─── Data in this exercise

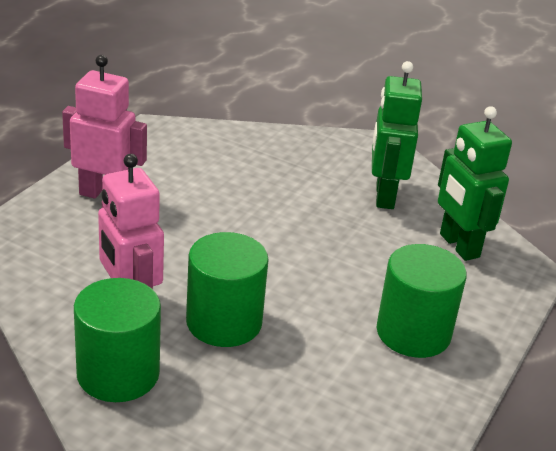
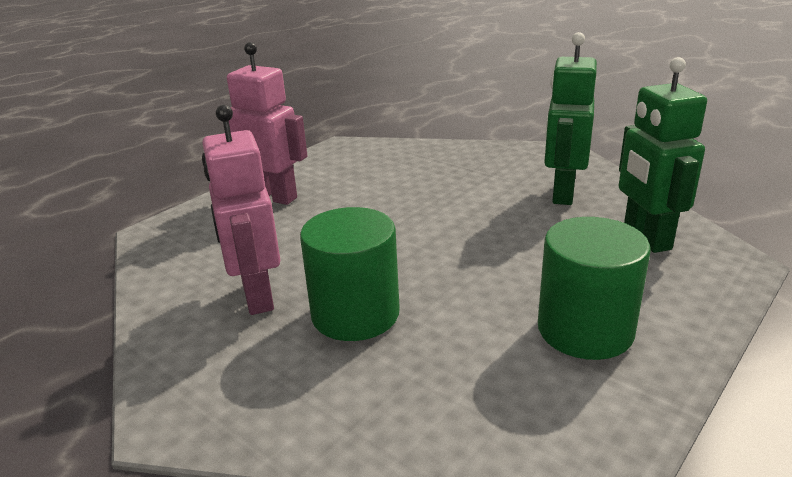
camera: 15 degrees right, 5 degrees down
(118, 374) = (213, 368): green cylinder -> none

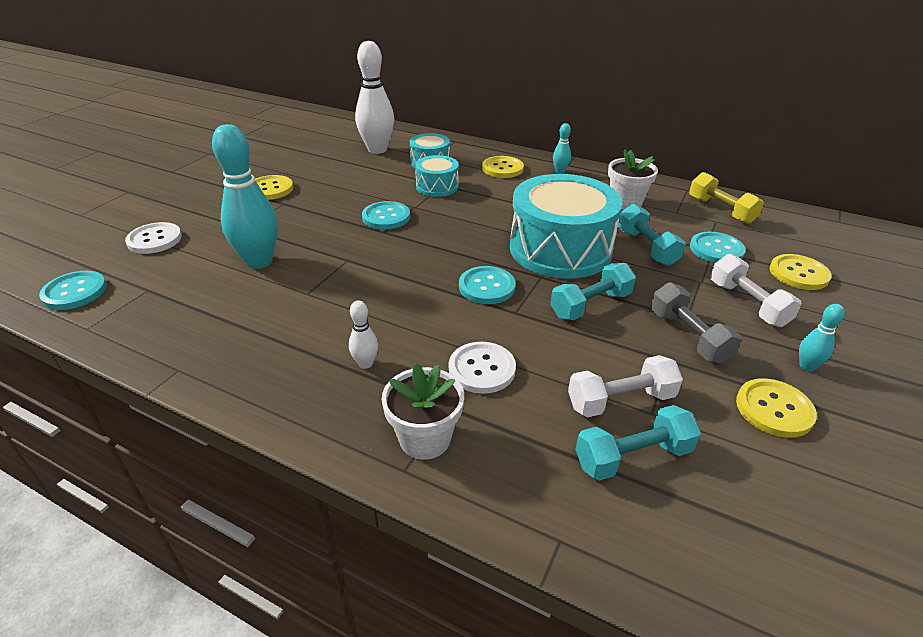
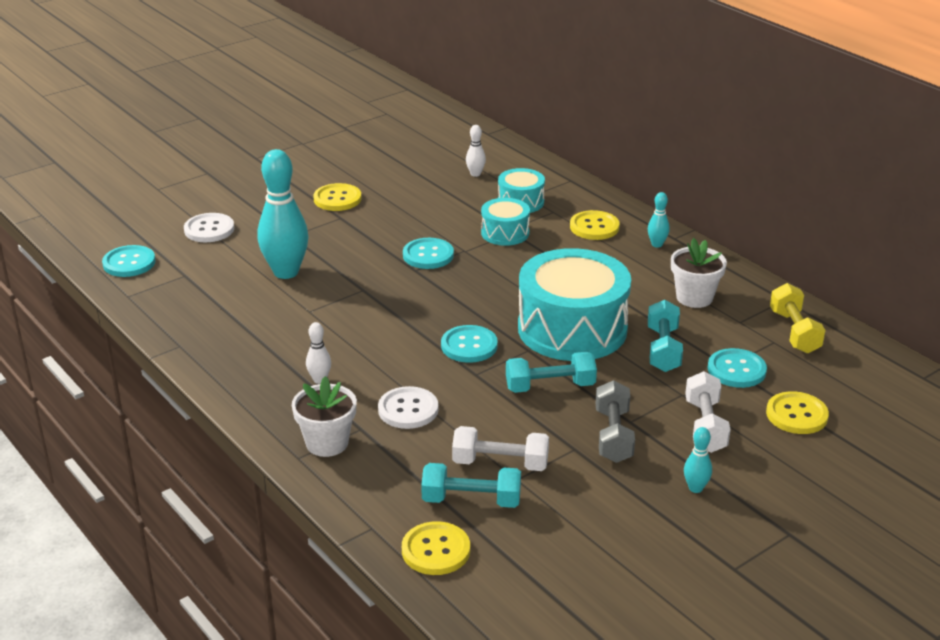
camera: 25 degrees right, 5 degrees down
(377, 150) = (475, 174): white bowling pin -> white bowling pin, size x0.45
(774, 409) = (624, 507): yellow button -> yellow button (436, 550)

──────

→ **Work to complete**: The task requires the full listing to be given again verbatim, without its pictures.

→ **Answer below**:
camera: 15 degrees right, 5 degrees down
(118, 374) = (213, 368): green cylinder -> none

camera: 25 degrees right, 5 degrees down
(377, 150) = (475, 174): white bowling pin -> white bowling pin, size x0.45
(774, 409) = (624, 507): yellow button -> yellow button (436, 550)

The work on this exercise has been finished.